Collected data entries
════════

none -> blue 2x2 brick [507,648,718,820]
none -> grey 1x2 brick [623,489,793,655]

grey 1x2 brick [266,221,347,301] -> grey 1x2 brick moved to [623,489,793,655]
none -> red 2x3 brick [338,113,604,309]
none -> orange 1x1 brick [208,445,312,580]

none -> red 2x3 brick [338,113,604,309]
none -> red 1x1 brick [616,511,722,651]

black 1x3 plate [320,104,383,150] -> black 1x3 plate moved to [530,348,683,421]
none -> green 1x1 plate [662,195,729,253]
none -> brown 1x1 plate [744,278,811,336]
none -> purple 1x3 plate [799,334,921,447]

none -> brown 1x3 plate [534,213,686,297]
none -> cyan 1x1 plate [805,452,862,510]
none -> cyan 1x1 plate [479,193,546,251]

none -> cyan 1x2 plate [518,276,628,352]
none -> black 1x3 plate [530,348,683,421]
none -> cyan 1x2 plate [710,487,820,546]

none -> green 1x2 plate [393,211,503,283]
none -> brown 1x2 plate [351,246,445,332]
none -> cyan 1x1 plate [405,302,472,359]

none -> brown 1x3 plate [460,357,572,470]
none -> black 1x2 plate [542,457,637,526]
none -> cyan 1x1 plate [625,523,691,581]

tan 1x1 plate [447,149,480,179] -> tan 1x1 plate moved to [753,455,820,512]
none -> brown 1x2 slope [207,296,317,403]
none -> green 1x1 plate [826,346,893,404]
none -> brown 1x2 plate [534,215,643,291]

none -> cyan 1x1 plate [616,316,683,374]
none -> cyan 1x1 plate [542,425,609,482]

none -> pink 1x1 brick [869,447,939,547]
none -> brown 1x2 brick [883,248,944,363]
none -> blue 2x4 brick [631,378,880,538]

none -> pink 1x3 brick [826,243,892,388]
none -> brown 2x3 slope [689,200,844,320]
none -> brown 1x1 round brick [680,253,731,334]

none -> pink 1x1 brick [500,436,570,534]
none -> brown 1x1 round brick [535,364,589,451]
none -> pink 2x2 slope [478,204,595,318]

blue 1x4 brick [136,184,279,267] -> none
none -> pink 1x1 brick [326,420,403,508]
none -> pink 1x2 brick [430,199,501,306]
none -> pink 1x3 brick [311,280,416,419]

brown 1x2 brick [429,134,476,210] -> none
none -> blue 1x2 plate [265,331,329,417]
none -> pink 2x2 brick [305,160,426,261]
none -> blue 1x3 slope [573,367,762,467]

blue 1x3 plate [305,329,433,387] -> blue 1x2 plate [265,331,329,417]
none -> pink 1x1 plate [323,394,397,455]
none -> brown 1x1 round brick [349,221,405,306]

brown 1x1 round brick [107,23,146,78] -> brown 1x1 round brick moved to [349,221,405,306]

════════

### Work to complete
Please set down again, word for word, only the lines from the start of the entries through the line with "none -> cyan 1x1 plate [479,193,546,251]", both ends included.

### Answer box
none -> blue 2x2 brick [507,648,718,820]
none -> grey 1x2 brick [623,489,793,655]

grey 1x2 brick [266,221,347,301] -> grey 1x2 brick moved to [623,489,793,655]
none -> red 2x3 brick [338,113,604,309]
none -> orange 1x1 brick [208,445,312,580]

none -> red 2x3 brick [338,113,604,309]
none -> red 1x1 brick [616,511,722,651]

black 1x3 plate [320,104,383,150] -> black 1x3 plate moved to [530,348,683,421]
none -> green 1x1 plate [662,195,729,253]
none -> brown 1x1 plate [744,278,811,336]
none -> purple 1x3 plate [799,334,921,447]

none -> brown 1x3 plate [534,213,686,297]
none -> cyan 1x1 plate [805,452,862,510]
none -> cyan 1x1 plate [479,193,546,251]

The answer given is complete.